- [Task prompt]:
All lines in the entries below that hold "turquoise" make up the answer.

--------------------------------

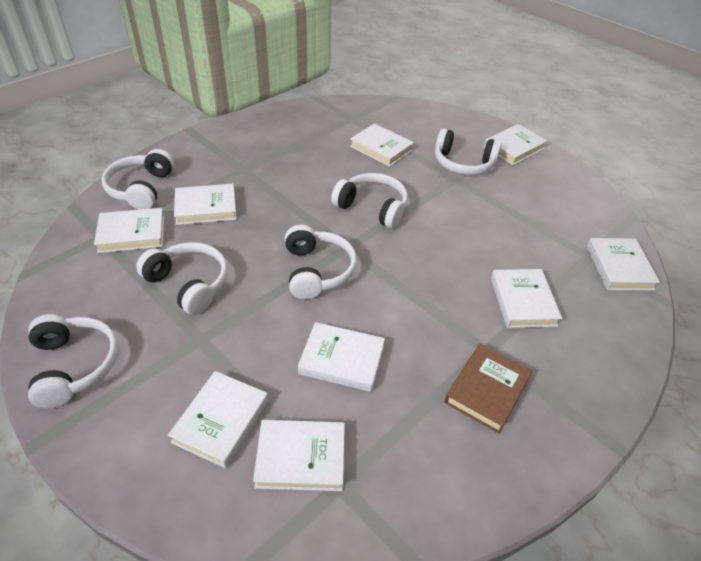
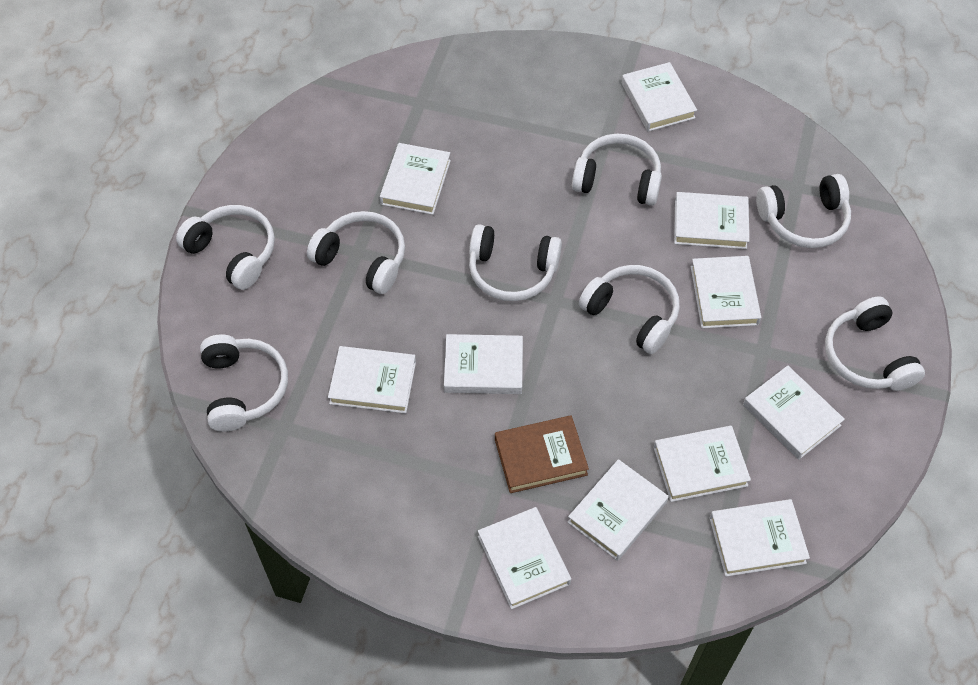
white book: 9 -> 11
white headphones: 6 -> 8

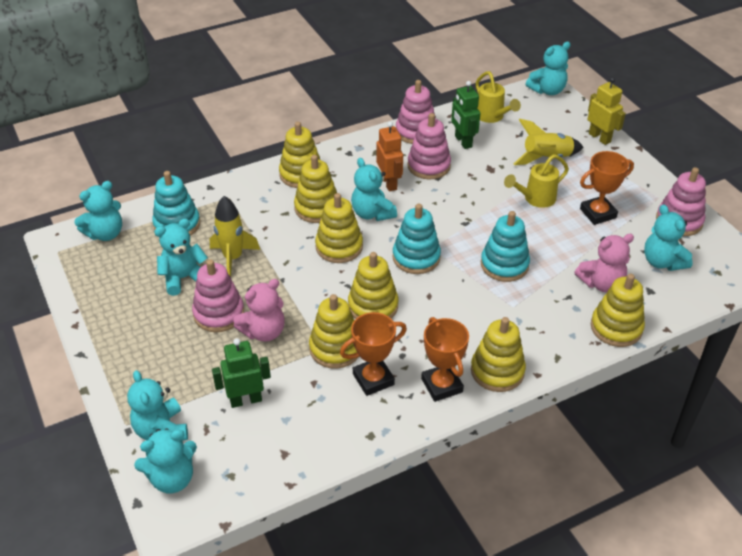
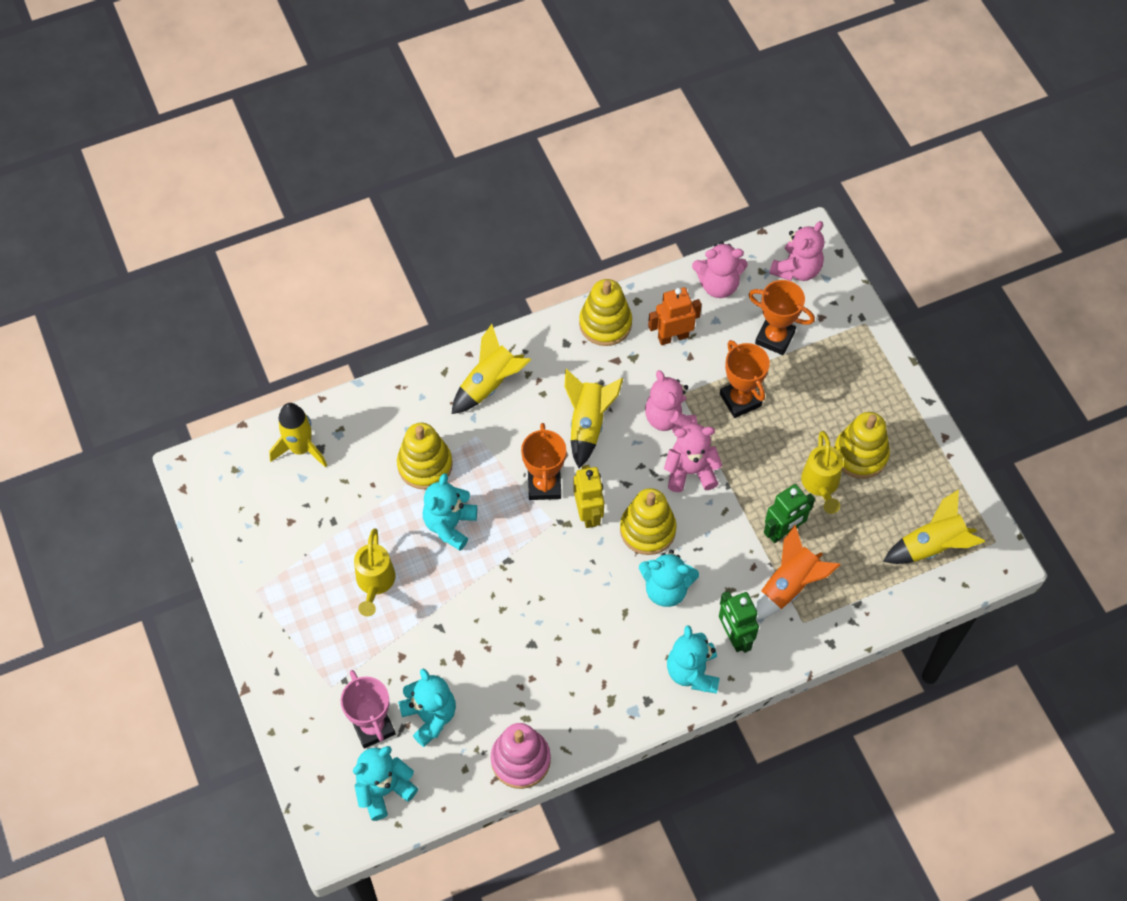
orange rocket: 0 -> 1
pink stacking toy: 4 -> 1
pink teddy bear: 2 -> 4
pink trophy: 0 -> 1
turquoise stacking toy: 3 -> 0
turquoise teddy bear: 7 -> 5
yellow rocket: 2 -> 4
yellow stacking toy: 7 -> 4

--------------------------------

- [Output for this exercise]:
turquoise stacking toy: 3 -> 0
turquoise teddy bear: 7 -> 5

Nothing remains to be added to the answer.